#### Exercise brief:
Every entry below should be written out exactly, and no image should appear.

==== Task input

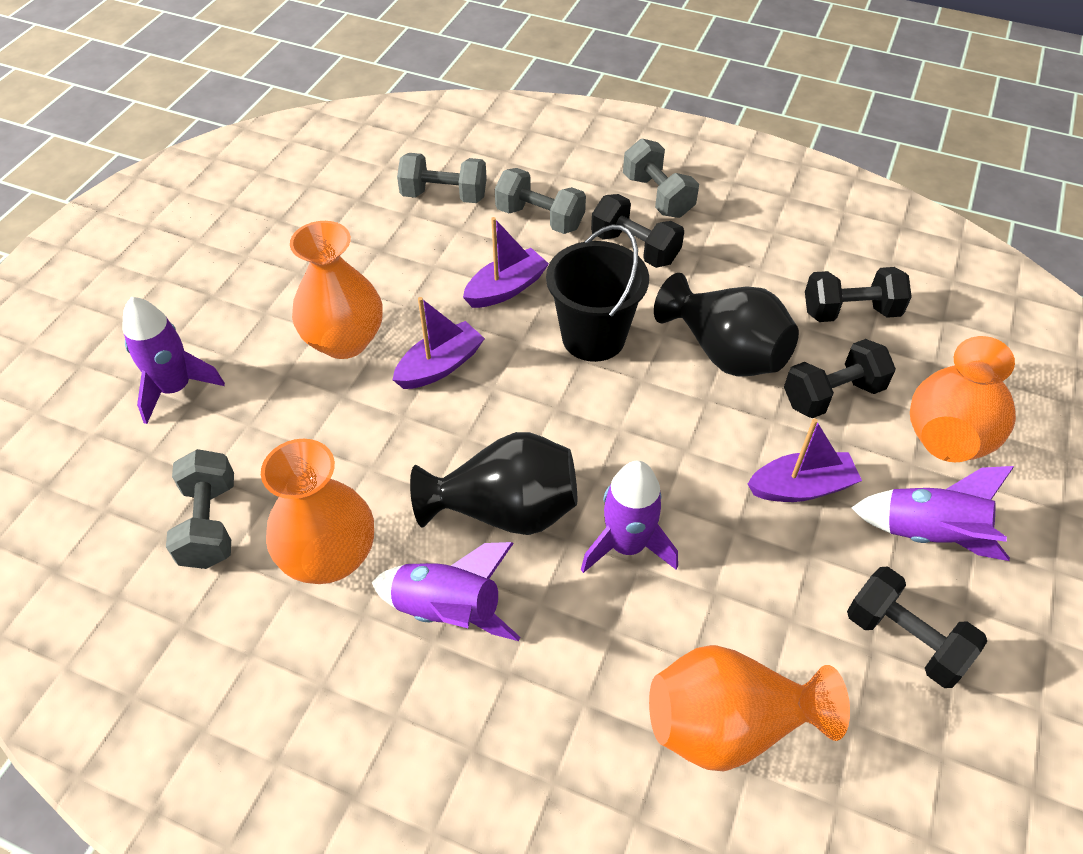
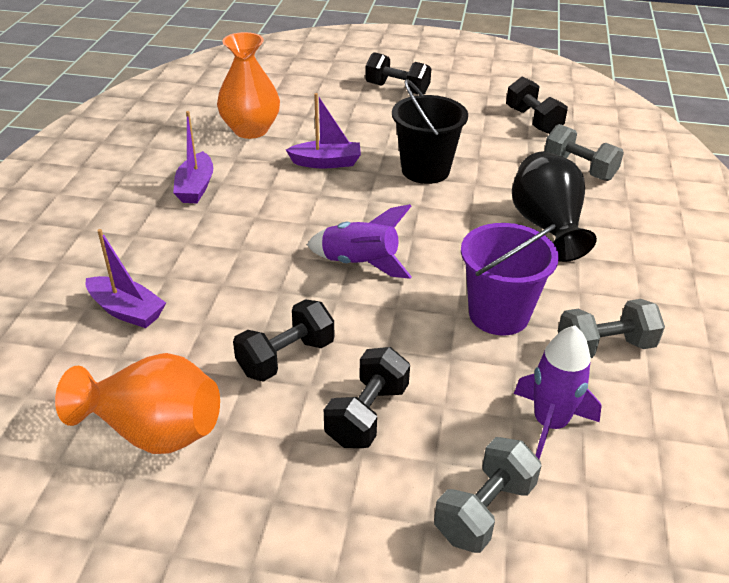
black vase: 2 -> 1
grey dumbbell: 4 -> 3
orange vase: 4 -> 2
purple bucket: 0 -> 1
purple rocket: 4 -> 2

========

#### Answer space:
black vase: 2 -> 1
grey dumbbell: 4 -> 3
orange vase: 4 -> 2
purple bucket: 0 -> 1
purple rocket: 4 -> 2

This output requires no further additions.